▶ _Task description_
Using the entries that follow, give only the number of lines with the word "vase" in them.

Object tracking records

________________________

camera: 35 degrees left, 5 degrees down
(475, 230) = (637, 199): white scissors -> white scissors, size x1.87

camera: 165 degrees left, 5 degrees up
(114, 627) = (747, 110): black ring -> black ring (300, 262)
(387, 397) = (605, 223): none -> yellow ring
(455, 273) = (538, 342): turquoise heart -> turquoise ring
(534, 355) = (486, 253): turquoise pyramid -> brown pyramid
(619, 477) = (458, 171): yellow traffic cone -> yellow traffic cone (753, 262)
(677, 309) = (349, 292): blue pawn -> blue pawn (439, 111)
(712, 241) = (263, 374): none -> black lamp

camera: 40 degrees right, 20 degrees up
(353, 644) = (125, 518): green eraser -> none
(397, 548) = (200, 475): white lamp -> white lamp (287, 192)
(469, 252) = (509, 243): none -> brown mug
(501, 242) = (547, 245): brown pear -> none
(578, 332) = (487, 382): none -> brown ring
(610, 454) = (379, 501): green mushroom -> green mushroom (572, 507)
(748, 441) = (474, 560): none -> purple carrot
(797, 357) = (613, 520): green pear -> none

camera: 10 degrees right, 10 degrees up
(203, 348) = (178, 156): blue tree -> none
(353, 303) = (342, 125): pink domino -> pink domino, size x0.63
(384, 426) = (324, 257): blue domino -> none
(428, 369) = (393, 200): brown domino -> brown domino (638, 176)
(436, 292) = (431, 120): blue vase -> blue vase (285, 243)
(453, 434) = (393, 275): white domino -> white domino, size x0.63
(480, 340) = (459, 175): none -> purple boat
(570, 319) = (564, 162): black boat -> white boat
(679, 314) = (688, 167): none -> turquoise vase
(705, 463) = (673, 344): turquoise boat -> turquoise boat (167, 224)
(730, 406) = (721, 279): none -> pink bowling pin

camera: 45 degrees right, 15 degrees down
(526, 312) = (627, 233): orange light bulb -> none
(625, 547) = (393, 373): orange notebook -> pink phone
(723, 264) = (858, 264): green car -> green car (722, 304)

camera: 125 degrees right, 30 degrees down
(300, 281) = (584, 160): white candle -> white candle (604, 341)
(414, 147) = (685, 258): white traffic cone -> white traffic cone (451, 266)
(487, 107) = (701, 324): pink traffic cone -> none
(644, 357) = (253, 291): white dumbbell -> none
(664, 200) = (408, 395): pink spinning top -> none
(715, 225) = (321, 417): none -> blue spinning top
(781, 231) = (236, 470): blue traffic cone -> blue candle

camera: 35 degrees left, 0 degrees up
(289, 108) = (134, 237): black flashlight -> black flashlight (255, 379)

________________________

▶ _Result for this task_
2